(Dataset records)
──────

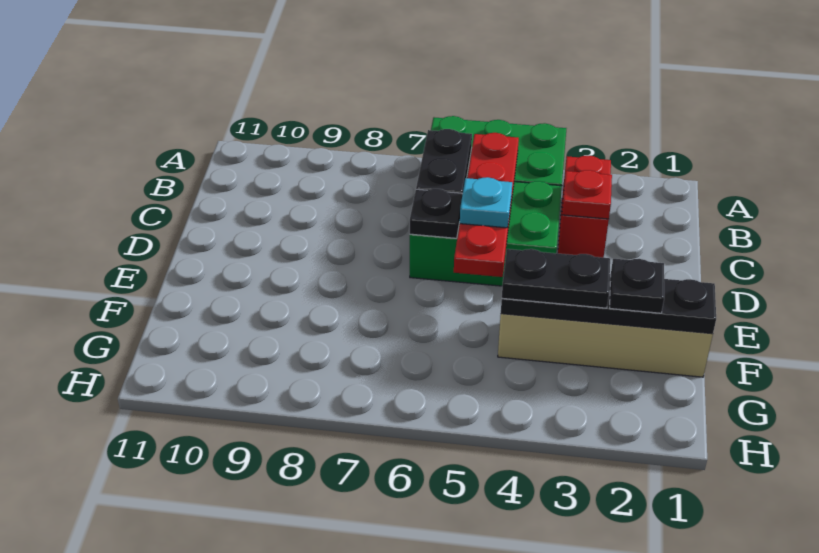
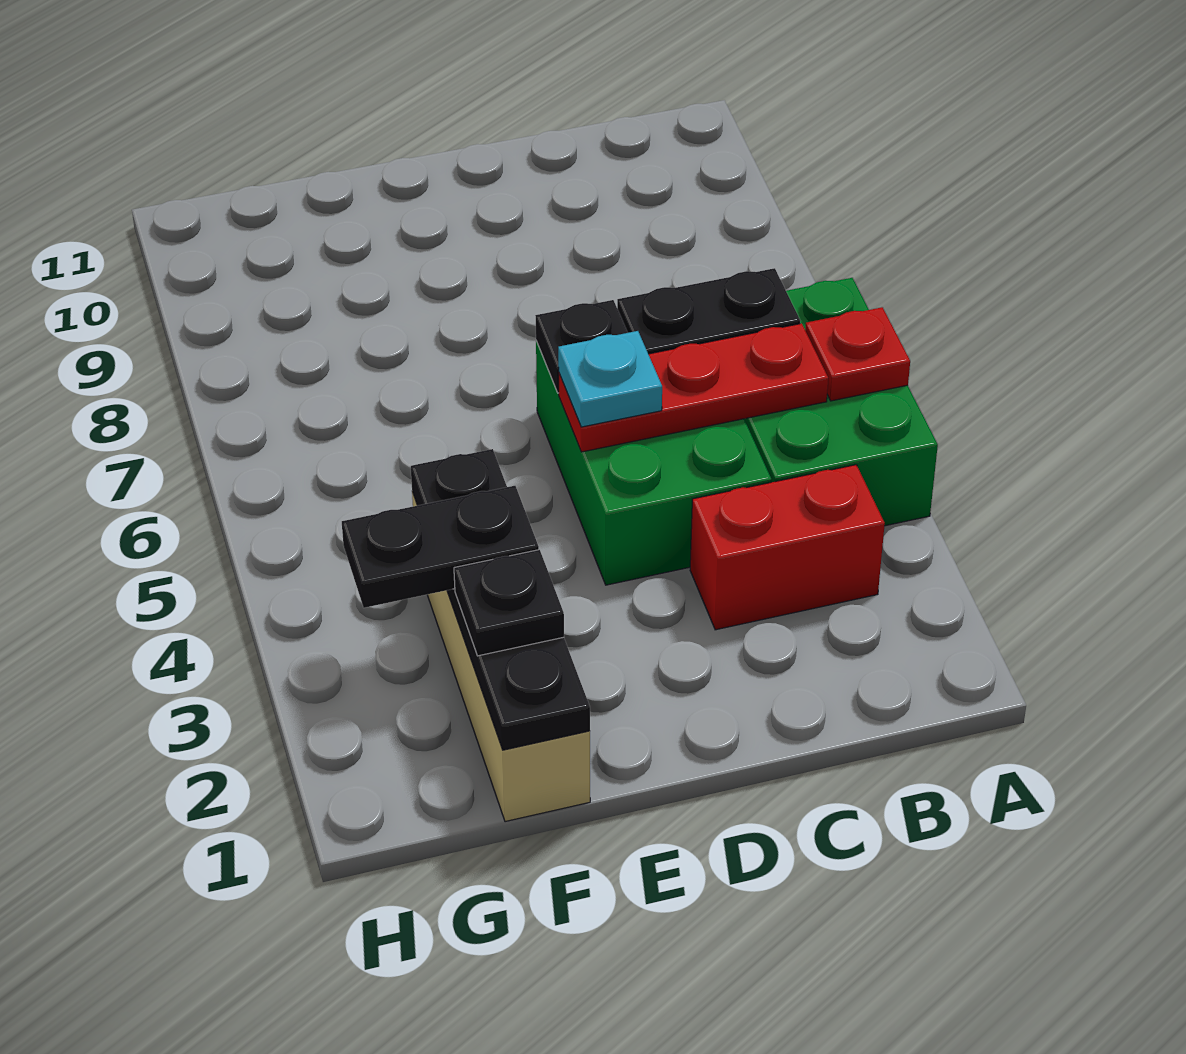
red plate B5:E5 level 2 -> red plate B5:D5 level 2
red plate C3 level 2 -> red plate A5 level 2
black plate F3:F4 level 3 -> black plate F3:G3 level 3

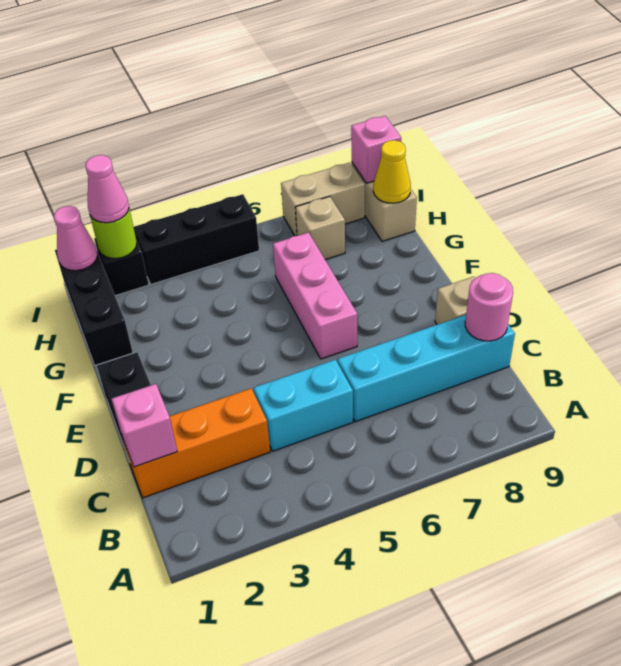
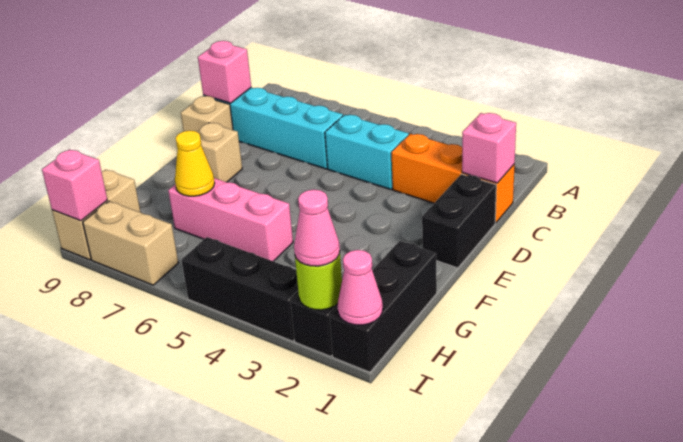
pink round brick C9 level 2 -> pink brick C9 level 2
pink brick E6:G6 level 1 -> pink brick G5:G7 level 1
tan brick H7 level 1 -> tan brick E8 level 1
yellow cone H9 level 2 -> yellow cone G7 level 2

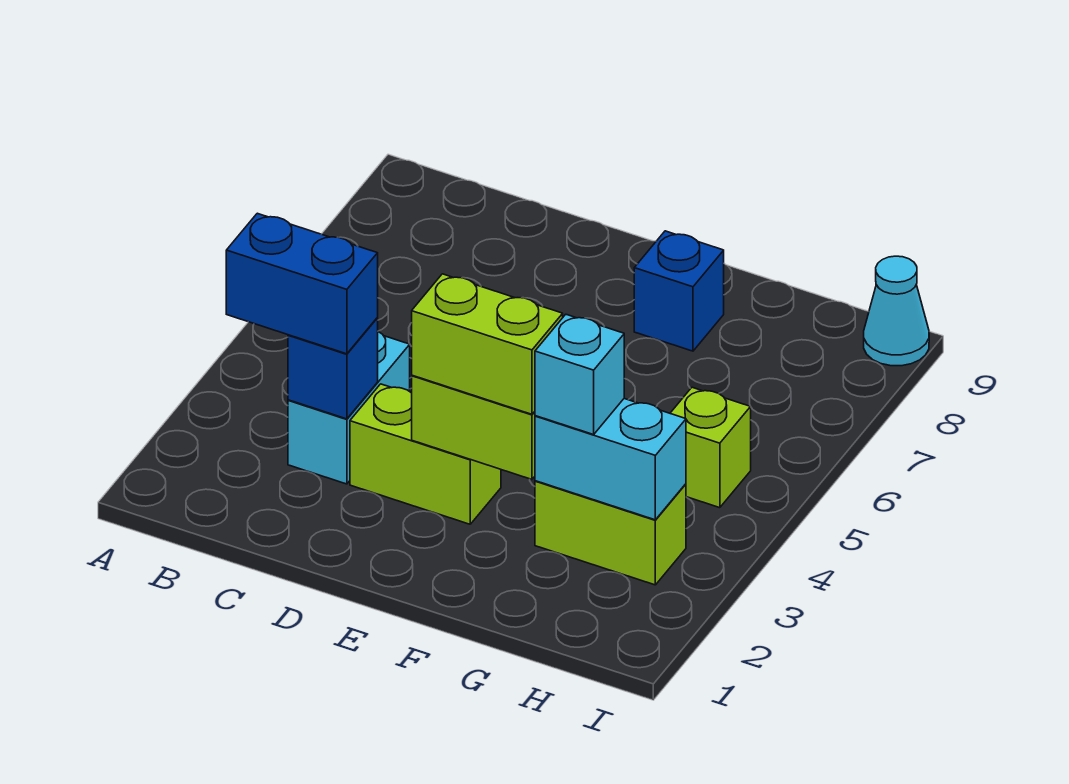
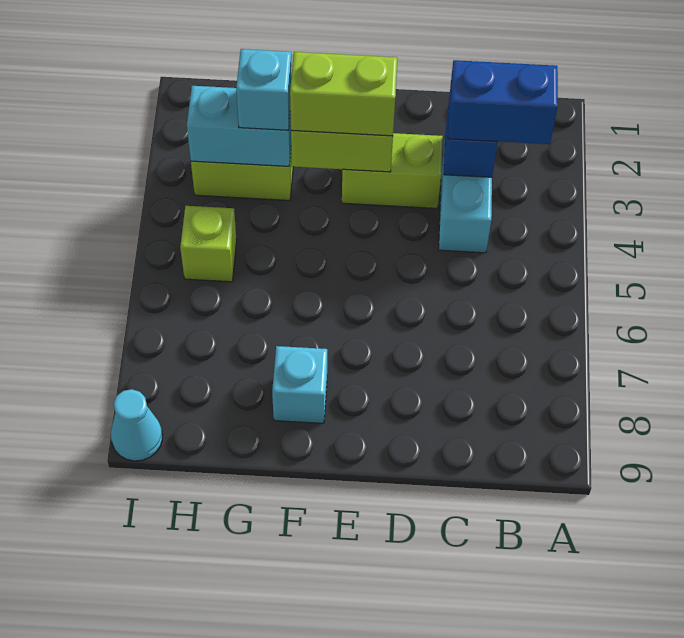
blue brick F8 level 1 -> cyan brick F8 level 1

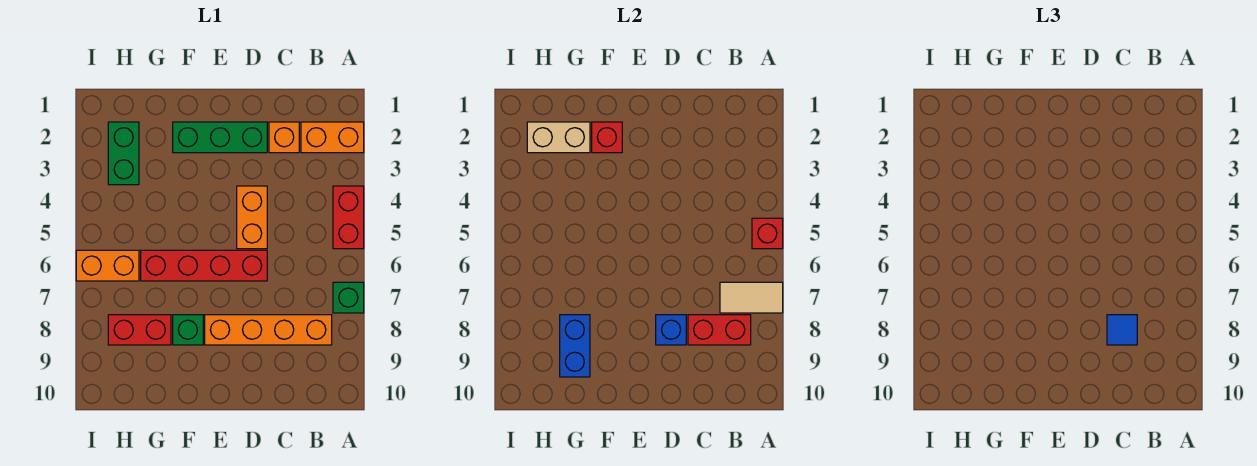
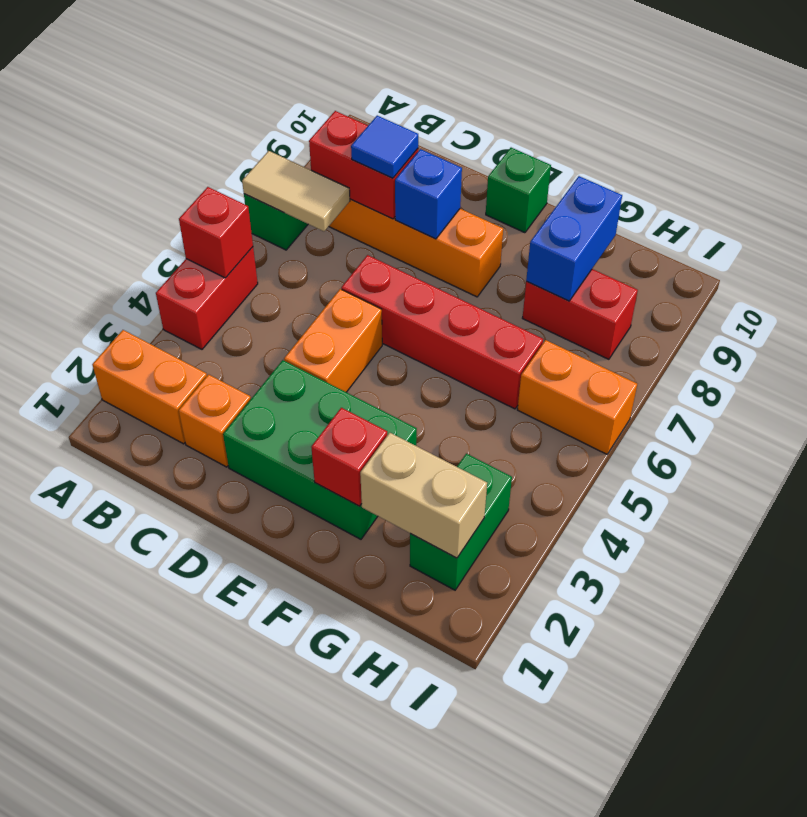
green brick D2:F2 level 1 -> green brick D2:F3 level 1
green brick F8 level 1 -> green brick E10 level 1

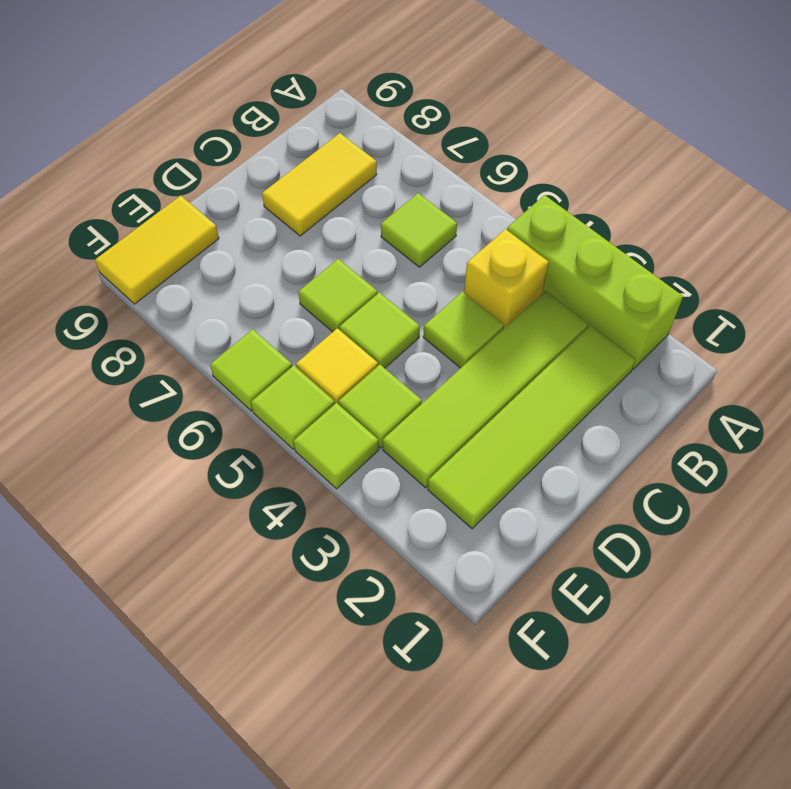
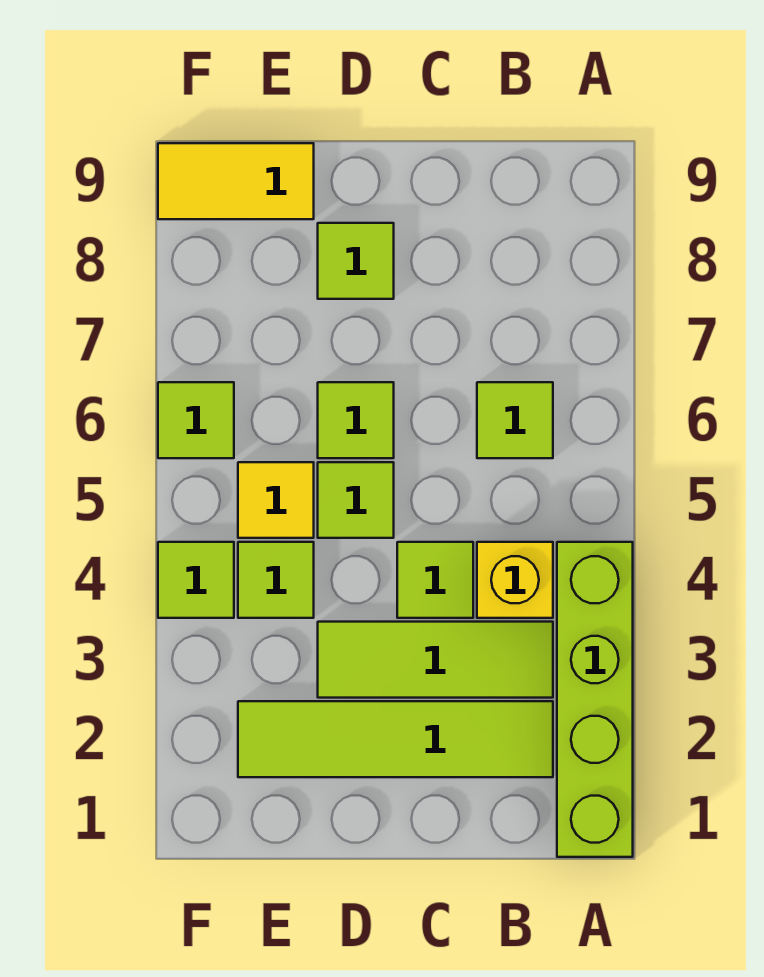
lime brick A2:A4 level 1 -> lime brick A1:A4 level 1
lime tile B3:E3 level 1 -> lime tile B3:D3 level 1
yellow tile B8:C8 level 1 -> none
lime tile F5 level 1 -> lime tile D8 level 1

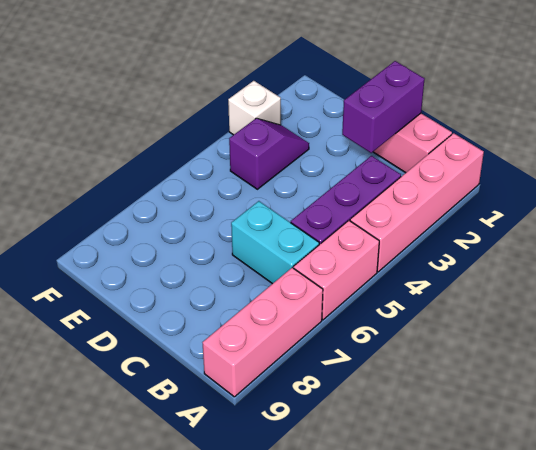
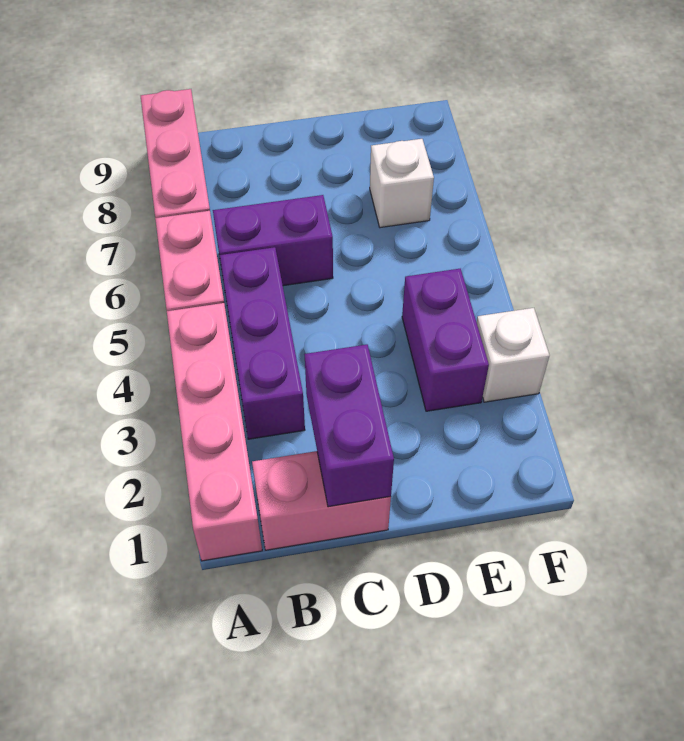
cyan brick B6:C6 level 1 -> purple brick B6:C6 level 1
purple slope E3:E4 level 1 top 4 -> purple brick E3:E4 level 1
none -> white brick E7 level 1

──────

## WORK TO COMPLETE
Each entry above should be returned exactly as written, minus its pictures.

## WORKED SOLUTION
red plate B5:E5 level 2 -> red plate B5:D5 level 2
red plate C3 level 2 -> red plate A5 level 2
black plate F3:F4 level 3 -> black plate F3:G3 level 3

pink round brick C9 level 2 -> pink brick C9 level 2
pink brick E6:G6 level 1 -> pink brick G5:G7 level 1
tan brick H7 level 1 -> tan brick E8 level 1
yellow cone H9 level 2 -> yellow cone G7 level 2

blue brick F8 level 1 -> cyan brick F8 level 1

green brick D2:F2 level 1 -> green brick D2:F3 level 1
green brick F8 level 1 -> green brick E10 level 1

lime brick A2:A4 level 1 -> lime brick A1:A4 level 1
lime tile B3:E3 level 1 -> lime tile B3:D3 level 1
yellow tile B8:C8 level 1 -> none
lime tile F5 level 1 -> lime tile D8 level 1

cyan brick B6:C6 level 1 -> purple brick B6:C6 level 1
purple slope E3:E4 level 1 top 4 -> purple brick E3:E4 level 1
none -> white brick E7 level 1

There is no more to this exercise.